> _PROBLEM_
Give again, word for word, every line below from the one that has "- insert: Kelch/rot 306, 407, 368, 517" through the one that has "- insert: Nudelholz/rosa 446, 255, 522, 332", both included, and no others.

> _Scene change data_
■ ■ ■ ■ ■

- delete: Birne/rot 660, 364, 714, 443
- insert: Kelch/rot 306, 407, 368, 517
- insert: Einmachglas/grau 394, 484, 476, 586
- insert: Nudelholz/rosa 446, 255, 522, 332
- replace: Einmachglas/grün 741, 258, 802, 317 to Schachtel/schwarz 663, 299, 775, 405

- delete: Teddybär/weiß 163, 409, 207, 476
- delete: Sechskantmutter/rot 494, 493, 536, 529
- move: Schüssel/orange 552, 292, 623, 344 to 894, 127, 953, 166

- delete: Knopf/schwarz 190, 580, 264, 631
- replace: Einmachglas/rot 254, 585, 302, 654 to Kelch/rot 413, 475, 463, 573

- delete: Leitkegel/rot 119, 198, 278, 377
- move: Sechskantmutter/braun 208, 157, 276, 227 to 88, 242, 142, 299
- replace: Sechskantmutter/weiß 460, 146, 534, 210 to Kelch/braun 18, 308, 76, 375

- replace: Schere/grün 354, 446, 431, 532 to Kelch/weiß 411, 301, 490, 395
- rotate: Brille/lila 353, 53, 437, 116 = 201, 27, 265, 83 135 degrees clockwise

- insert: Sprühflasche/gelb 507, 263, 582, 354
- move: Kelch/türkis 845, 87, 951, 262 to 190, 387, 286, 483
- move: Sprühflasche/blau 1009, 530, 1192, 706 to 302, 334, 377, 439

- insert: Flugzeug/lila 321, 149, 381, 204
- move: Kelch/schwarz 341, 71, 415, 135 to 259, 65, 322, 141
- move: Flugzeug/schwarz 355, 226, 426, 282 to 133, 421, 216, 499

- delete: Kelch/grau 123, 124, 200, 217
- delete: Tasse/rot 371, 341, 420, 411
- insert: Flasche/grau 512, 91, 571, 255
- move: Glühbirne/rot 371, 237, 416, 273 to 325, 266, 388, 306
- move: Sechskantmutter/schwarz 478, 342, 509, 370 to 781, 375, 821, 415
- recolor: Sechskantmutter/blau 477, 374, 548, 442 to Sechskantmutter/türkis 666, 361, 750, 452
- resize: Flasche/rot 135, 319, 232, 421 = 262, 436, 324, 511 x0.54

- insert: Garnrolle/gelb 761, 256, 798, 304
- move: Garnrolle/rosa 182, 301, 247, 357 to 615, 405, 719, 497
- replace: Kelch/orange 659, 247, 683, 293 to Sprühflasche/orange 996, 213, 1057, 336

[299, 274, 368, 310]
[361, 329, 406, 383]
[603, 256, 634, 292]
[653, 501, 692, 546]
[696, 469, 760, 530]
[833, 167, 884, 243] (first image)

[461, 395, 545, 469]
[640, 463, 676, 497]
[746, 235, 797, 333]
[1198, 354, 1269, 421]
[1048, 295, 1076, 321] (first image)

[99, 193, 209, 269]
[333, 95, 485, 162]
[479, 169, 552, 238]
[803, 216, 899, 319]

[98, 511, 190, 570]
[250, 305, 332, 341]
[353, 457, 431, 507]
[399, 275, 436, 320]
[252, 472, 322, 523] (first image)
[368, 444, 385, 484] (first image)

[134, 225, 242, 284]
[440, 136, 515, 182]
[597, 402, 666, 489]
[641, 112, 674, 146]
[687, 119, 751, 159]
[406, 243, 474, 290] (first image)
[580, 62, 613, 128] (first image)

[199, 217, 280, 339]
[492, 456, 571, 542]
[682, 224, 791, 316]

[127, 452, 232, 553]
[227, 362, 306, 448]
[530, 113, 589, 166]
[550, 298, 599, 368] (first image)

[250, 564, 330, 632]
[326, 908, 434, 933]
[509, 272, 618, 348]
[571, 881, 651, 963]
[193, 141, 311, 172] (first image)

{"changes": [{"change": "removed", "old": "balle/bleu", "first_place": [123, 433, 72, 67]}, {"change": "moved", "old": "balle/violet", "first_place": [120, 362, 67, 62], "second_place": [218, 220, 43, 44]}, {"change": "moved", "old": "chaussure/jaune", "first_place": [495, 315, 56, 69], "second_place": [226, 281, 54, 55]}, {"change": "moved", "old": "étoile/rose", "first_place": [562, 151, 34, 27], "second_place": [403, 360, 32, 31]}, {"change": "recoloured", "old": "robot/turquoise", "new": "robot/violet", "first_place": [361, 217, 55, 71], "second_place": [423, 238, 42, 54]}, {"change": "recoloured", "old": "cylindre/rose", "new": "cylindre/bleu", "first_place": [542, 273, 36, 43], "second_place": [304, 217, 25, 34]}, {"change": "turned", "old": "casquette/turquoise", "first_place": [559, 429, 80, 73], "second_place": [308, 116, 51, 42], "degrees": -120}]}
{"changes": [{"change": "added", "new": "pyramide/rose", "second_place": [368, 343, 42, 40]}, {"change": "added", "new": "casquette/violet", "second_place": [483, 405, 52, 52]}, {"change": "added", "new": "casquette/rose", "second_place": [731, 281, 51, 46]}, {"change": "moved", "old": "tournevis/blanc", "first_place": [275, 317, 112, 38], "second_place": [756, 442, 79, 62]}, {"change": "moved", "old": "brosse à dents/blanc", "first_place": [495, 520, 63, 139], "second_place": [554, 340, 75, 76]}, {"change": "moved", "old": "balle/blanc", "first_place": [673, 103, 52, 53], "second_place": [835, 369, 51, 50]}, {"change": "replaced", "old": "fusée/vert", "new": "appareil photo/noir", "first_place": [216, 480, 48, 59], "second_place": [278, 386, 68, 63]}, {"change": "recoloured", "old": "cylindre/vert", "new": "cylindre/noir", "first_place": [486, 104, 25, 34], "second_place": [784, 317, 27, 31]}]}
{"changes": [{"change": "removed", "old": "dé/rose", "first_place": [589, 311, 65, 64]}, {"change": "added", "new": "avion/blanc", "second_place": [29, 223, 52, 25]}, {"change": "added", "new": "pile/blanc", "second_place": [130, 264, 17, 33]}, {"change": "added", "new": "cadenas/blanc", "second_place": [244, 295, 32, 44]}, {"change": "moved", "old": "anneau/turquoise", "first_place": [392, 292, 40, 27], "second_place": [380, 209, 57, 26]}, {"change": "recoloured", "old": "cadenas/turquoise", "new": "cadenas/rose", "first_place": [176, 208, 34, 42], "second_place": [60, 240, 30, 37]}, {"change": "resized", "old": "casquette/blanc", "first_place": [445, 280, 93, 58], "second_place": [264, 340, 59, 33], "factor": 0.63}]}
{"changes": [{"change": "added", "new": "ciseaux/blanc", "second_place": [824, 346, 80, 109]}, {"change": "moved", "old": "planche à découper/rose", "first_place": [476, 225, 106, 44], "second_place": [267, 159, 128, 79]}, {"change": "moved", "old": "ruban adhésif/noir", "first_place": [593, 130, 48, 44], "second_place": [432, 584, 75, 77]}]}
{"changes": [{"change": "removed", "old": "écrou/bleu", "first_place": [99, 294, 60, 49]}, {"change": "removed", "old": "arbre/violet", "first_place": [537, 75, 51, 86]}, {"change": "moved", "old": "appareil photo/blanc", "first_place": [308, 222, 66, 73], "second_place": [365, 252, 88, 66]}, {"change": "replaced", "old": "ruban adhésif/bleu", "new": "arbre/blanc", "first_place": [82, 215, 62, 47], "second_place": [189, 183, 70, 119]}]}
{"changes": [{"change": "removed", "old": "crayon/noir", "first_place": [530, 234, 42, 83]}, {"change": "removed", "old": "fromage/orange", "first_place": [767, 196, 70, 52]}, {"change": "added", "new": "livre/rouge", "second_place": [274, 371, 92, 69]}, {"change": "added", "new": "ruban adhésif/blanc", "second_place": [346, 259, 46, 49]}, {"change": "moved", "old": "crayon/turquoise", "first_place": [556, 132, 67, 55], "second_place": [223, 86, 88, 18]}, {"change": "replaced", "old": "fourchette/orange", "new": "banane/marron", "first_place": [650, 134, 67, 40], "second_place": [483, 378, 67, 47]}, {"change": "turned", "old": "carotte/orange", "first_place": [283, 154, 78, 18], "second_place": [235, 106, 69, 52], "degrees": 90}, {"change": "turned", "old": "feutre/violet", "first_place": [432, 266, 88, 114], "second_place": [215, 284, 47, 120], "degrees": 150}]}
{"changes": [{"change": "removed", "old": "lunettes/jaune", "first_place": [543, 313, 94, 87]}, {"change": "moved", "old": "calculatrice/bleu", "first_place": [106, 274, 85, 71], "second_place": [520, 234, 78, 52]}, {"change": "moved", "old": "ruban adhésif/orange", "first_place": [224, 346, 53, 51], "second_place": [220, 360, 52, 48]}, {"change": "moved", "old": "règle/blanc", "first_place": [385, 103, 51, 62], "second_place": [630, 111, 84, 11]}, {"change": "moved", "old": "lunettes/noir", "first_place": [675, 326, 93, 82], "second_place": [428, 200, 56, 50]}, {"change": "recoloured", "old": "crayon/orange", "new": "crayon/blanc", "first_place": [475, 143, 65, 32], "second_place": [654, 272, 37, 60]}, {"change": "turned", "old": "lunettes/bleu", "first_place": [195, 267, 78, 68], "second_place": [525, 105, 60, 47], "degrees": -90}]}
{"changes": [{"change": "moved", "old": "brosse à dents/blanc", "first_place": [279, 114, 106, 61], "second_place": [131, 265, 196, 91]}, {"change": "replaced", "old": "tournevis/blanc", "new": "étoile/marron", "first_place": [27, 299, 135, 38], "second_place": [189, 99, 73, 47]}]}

■ ■ ■ ■ ■

> _RESULT OF THE EXERCISE_
- insert: Kelch/rot 306, 407, 368, 517
- insert: Einmachglas/grau 394, 484, 476, 586
- insert: Nudelholz/rosa 446, 255, 522, 332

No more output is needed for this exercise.